— Start TASK MATERIAL —
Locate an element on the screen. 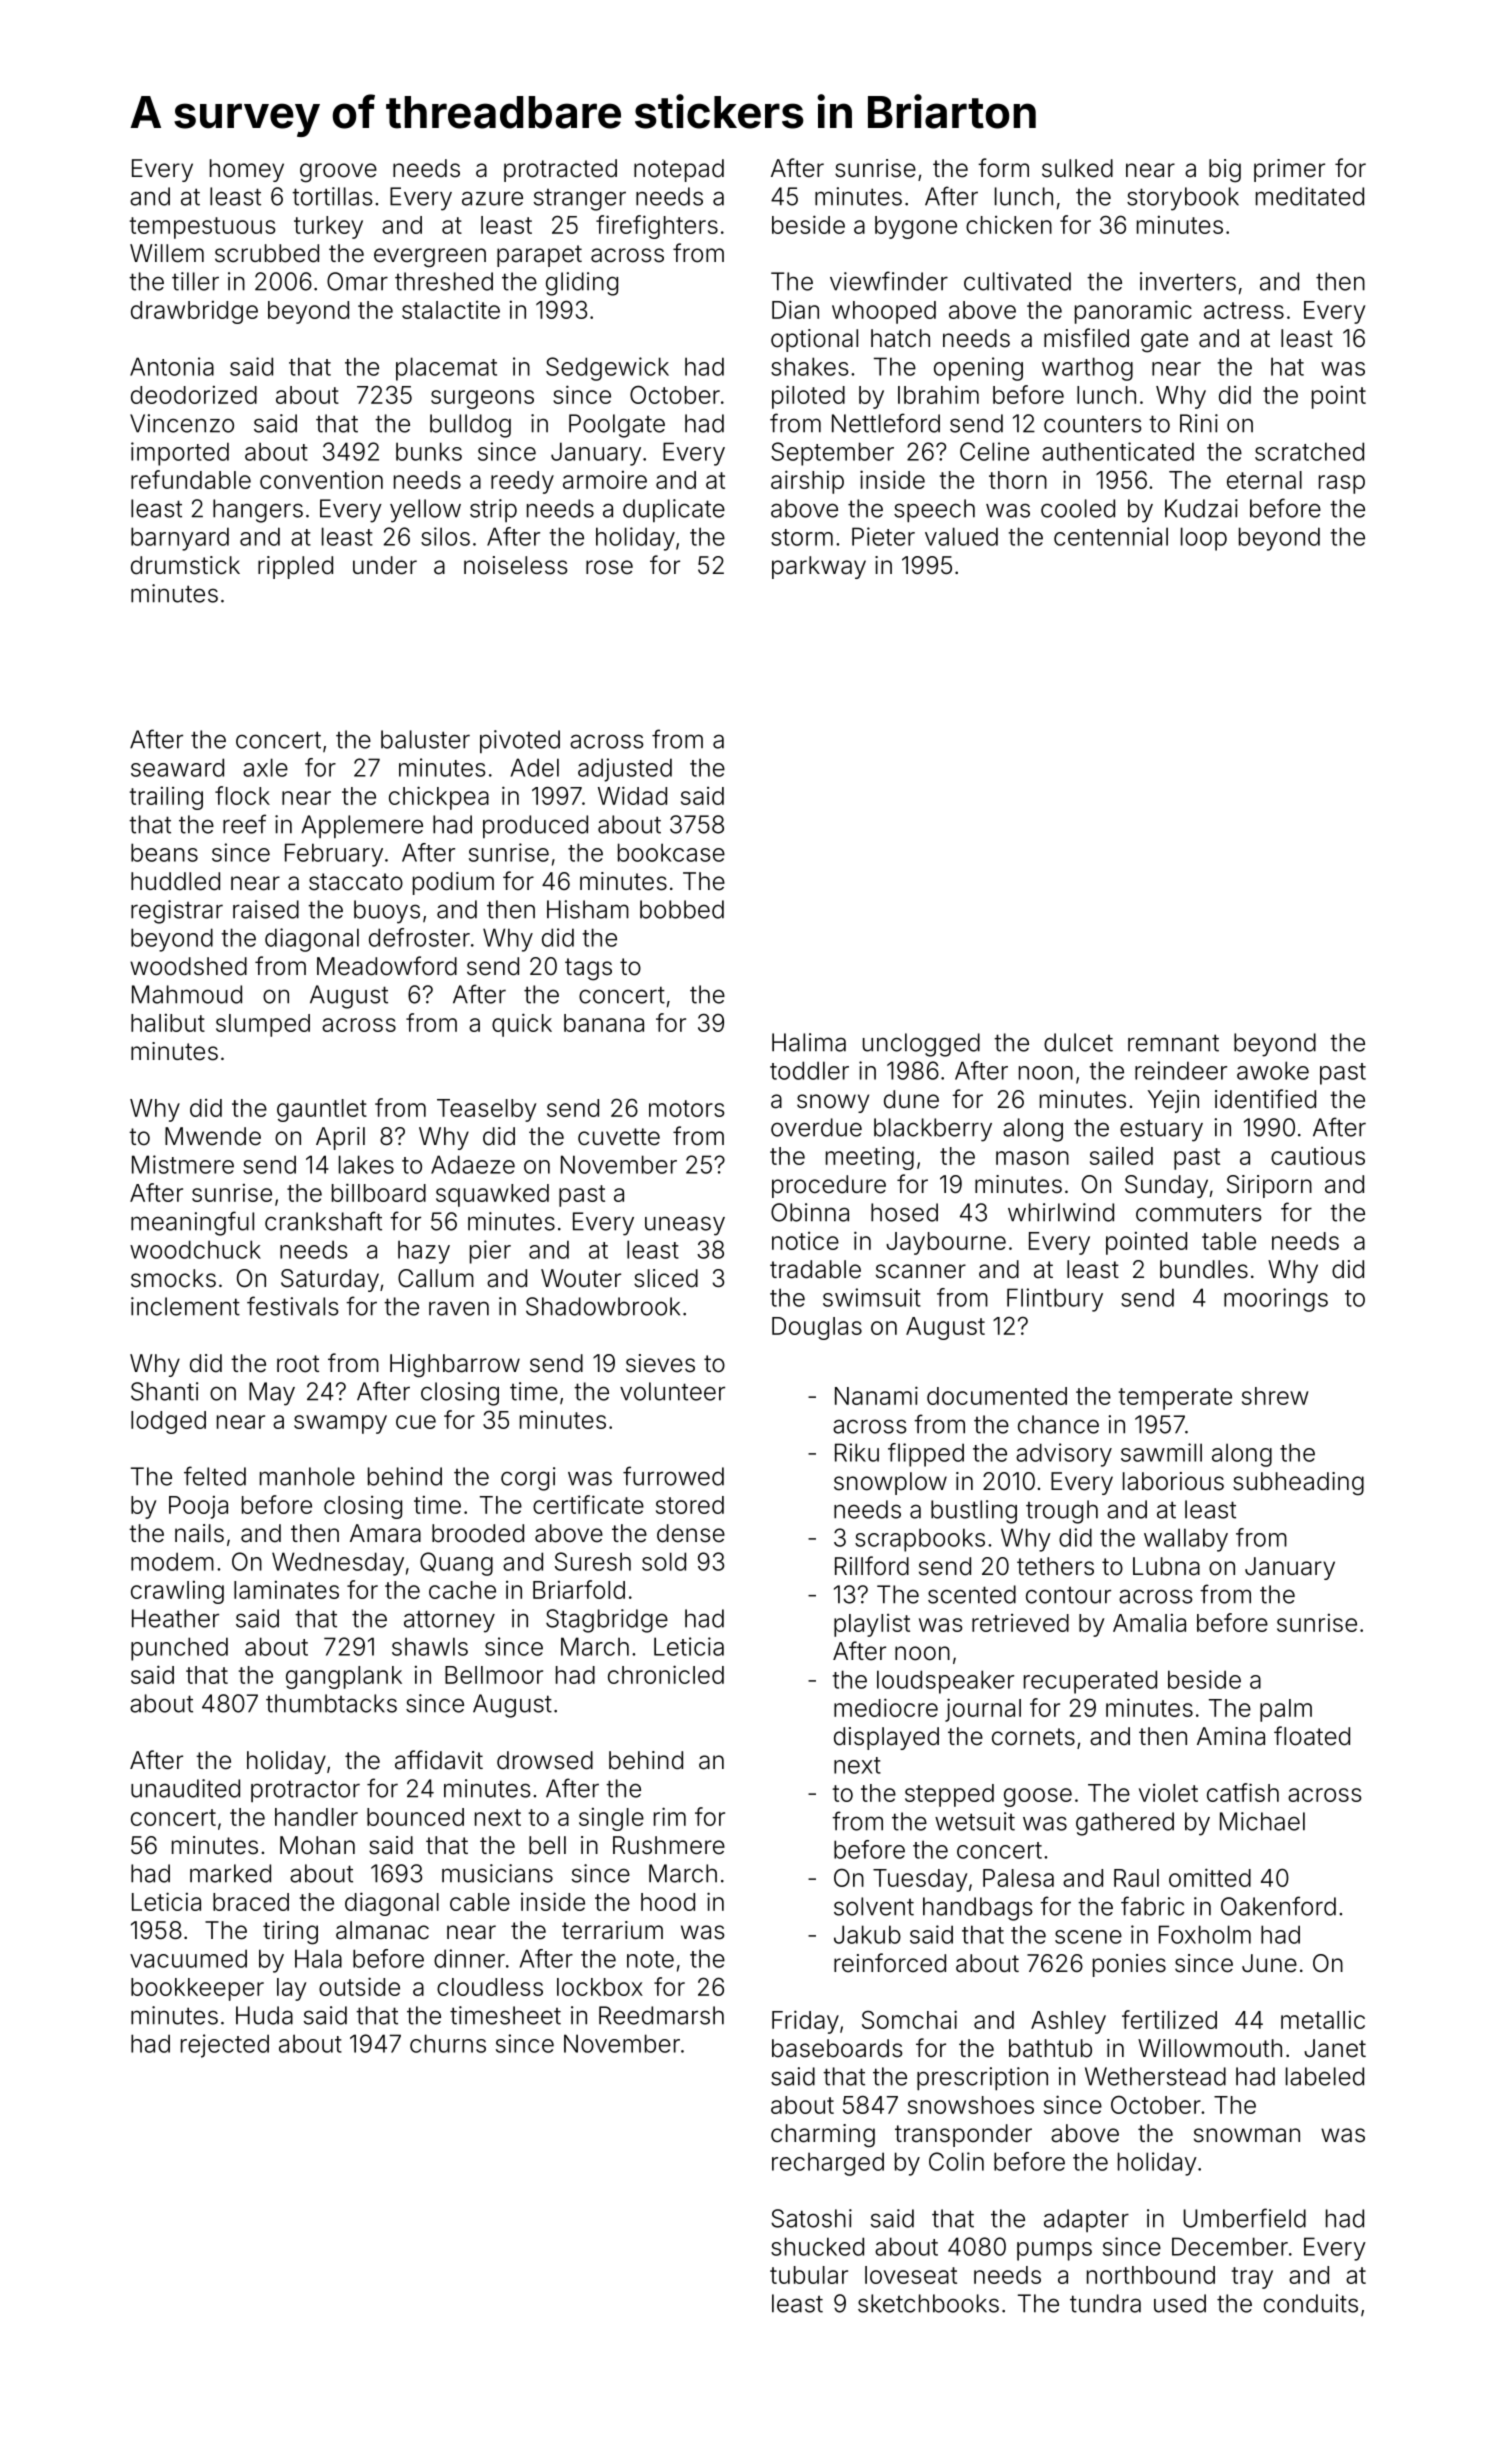 This screenshot has width=1496, height=2464. meditated is located at coordinates (1310, 196).
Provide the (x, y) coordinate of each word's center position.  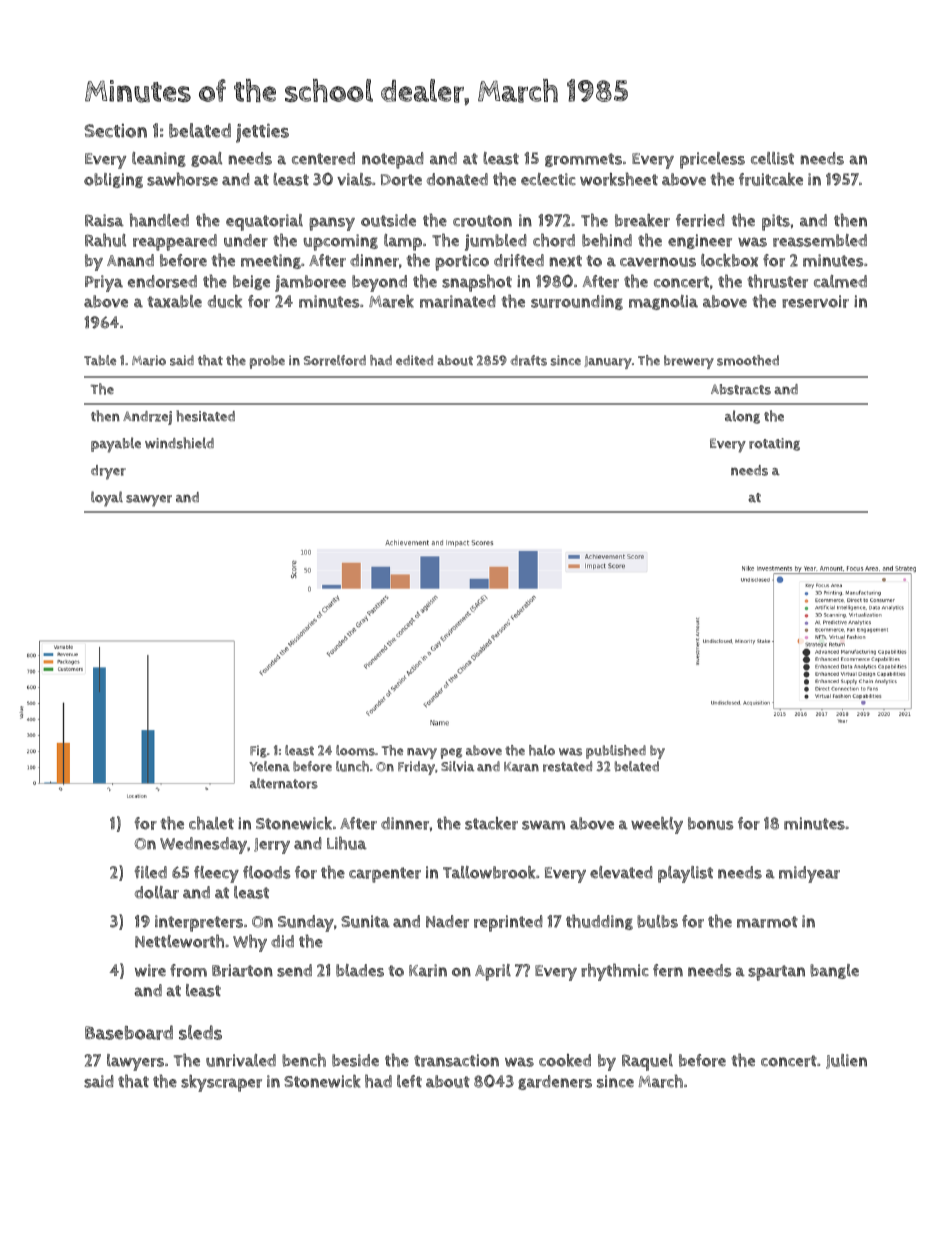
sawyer (149, 501)
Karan (521, 767)
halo (542, 750)
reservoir (815, 301)
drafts (528, 360)
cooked (565, 1060)
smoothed (748, 360)
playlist (685, 874)
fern (668, 970)
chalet (211, 823)
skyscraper (221, 1083)
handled (159, 220)
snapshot (477, 283)
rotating (774, 444)
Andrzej (147, 418)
— End TASK MATERIAL —
> AIM OF THE TASK
Starting with the line that contains "cooked (565, 1060)" and continuing through the last line of the material, reproduce each line word for word.

> ANSWER BELOW
cooked (565, 1060)
smoothed (748, 360)
playlist (685, 874)
fern (668, 970)
chalet (211, 823)
skyscraper (221, 1083)
handled (159, 220)
snapshot (477, 283)
rotating (774, 444)
Andrzej (147, 418)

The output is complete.